━━━ Data for this exercise ━━━
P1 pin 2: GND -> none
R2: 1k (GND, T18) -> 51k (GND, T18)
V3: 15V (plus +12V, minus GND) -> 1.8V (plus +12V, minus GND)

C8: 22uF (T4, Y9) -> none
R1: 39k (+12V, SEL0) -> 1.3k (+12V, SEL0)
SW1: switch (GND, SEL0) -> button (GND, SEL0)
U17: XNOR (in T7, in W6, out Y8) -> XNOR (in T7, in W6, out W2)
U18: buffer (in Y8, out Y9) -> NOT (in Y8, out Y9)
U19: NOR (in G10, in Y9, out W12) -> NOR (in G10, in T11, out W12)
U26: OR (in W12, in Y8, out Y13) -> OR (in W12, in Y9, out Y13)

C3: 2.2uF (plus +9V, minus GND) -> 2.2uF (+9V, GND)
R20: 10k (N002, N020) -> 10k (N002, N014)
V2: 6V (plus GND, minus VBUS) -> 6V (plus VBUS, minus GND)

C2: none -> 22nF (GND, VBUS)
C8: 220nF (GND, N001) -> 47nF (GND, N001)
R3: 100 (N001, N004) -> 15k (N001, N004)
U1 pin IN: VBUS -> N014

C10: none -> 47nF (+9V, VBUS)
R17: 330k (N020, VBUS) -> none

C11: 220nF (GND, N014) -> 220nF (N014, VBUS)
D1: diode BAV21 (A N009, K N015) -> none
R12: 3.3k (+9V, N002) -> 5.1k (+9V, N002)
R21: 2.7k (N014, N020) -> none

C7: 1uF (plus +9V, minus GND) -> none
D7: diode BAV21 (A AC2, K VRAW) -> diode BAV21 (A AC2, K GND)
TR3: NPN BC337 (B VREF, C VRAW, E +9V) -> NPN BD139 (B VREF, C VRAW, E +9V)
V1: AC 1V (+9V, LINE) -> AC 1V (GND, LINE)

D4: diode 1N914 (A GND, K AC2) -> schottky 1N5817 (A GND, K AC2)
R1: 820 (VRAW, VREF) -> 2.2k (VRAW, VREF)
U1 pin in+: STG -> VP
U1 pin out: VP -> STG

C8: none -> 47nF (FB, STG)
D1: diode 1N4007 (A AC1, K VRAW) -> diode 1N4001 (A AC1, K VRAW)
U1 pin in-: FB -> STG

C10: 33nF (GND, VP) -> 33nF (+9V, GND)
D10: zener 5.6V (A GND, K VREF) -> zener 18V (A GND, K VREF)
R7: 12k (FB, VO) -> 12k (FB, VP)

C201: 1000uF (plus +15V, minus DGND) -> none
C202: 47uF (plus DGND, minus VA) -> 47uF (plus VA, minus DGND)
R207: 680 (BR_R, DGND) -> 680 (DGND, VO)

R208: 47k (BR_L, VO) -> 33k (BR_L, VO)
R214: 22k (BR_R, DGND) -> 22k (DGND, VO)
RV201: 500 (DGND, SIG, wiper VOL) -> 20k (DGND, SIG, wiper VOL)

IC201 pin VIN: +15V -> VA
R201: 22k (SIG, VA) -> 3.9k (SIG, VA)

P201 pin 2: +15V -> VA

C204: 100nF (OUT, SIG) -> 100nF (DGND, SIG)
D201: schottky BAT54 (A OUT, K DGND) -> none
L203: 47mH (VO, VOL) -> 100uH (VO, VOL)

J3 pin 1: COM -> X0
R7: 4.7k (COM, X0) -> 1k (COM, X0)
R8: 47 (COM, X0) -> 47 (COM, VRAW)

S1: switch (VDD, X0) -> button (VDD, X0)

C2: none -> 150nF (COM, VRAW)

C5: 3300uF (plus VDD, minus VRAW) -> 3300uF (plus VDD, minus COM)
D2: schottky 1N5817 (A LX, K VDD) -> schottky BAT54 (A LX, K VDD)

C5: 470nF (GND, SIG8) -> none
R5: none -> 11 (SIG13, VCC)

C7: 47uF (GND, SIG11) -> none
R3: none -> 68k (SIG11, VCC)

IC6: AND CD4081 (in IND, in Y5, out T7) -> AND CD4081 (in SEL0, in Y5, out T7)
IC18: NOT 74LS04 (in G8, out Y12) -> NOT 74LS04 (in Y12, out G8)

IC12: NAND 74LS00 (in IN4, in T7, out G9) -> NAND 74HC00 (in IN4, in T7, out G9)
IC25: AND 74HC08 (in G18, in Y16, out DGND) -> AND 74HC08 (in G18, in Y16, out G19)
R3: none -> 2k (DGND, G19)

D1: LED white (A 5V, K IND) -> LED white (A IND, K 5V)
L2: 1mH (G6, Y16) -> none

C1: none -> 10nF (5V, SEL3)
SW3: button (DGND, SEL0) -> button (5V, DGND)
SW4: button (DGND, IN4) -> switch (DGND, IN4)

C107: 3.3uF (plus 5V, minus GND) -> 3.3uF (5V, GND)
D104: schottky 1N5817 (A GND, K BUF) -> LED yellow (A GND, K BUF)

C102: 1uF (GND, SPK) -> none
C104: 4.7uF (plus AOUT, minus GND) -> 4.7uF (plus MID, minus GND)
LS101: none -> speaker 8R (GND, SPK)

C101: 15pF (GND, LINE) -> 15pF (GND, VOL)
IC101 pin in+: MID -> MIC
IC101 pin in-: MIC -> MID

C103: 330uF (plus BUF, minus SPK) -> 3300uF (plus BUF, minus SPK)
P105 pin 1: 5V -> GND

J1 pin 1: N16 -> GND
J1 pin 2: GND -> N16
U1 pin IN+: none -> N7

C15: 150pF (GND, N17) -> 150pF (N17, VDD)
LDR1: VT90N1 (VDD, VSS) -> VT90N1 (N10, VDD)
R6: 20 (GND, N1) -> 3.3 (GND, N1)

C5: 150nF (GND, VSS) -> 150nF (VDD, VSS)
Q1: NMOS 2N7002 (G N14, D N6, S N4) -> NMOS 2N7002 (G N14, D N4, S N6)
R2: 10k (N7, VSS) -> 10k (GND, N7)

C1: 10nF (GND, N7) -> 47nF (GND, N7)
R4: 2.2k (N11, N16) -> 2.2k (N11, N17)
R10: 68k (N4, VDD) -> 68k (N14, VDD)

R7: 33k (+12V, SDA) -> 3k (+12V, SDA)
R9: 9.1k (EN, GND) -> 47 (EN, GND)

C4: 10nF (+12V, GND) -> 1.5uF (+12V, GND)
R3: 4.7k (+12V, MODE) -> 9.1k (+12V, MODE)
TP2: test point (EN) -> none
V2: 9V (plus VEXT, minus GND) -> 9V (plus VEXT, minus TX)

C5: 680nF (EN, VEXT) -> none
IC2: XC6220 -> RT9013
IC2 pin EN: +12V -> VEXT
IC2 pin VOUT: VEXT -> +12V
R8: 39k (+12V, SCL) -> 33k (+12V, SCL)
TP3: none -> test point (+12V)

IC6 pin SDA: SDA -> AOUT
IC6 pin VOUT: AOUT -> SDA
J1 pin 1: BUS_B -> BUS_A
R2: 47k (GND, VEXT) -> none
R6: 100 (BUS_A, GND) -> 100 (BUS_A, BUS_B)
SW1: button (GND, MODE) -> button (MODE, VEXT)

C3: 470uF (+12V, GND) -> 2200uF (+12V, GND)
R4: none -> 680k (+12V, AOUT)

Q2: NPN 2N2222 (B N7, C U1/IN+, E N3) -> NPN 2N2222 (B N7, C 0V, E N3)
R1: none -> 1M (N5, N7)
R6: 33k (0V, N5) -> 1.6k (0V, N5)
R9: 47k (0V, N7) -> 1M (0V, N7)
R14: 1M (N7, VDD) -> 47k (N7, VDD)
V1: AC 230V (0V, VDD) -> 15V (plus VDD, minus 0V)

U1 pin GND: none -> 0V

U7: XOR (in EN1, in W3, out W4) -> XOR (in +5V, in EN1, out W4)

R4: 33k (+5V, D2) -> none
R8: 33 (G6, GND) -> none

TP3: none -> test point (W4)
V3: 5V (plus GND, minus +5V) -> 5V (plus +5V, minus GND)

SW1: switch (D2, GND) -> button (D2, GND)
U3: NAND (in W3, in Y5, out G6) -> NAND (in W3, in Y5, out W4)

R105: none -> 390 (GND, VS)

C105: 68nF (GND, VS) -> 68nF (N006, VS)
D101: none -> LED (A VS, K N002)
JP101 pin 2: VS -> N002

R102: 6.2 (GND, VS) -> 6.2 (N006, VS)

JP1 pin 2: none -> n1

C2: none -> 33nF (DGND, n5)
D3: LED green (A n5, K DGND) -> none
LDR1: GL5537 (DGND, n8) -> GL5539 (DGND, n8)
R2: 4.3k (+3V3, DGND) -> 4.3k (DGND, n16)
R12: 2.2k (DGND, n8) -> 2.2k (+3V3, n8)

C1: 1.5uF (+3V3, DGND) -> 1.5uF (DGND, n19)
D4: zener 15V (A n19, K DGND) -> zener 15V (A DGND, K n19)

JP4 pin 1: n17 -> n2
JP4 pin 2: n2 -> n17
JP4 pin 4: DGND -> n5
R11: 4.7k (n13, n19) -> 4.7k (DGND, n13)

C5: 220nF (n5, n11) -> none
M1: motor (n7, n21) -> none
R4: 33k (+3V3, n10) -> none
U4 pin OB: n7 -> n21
━━━
_Instructions to follow_
Go through the data and show each line that holds "test".

_Response to the task_
TP2: test point (EN) -> none
TP3: none -> test point (+12V)
TP3: none -> test point (W4)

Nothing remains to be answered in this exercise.